─── Exercise inputs

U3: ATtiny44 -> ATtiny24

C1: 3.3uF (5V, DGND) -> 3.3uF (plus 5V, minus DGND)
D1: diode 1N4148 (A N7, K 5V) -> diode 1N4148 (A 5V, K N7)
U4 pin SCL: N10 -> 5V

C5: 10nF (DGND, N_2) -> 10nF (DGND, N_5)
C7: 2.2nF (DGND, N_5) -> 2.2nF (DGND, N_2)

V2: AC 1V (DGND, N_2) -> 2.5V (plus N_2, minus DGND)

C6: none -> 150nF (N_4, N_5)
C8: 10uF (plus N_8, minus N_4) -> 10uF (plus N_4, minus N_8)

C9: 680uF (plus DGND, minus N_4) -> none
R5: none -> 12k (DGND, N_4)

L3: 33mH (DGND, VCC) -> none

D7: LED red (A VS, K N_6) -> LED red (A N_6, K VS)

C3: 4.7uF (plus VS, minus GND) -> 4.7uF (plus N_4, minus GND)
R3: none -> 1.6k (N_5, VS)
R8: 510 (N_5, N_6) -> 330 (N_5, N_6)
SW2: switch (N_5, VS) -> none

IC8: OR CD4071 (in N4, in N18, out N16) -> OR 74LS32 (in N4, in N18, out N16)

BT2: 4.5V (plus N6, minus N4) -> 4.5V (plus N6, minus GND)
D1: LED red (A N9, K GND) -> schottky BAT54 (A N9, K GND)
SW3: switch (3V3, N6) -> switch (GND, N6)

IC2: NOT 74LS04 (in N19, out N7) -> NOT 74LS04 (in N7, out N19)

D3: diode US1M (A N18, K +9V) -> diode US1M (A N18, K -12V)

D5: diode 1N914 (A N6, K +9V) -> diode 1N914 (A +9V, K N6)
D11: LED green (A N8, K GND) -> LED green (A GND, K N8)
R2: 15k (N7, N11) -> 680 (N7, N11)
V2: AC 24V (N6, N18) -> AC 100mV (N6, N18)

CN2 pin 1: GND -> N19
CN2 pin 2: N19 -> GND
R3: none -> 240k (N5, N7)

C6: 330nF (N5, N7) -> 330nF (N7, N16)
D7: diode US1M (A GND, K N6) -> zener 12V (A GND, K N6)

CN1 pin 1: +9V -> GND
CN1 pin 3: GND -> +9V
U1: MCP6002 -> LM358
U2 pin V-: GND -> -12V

──────

● **Task item**: In the entries above, which lines hold the string "DGND"? Report all of them.

● **Exercise response**:
C1: 3.3uF (5V, DGND) -> 3.3uF (plus 5V, minus DGND)
C5: 10nF (DGND, N_2) -> 10nF (DGND, N_5)
C7: 2.2nF (DGND, N_5) -> 2.2nF (DGND, N_2)
V2: AC 1V (DGND, N_2) -> 2.5V (plus N_2, minus DGND)
C9: 680uF (plus DGND, minus N_4) -> none
R5: none -> 12k (DGND, N_4)
L3: 33mH (DGND, VCC) -> none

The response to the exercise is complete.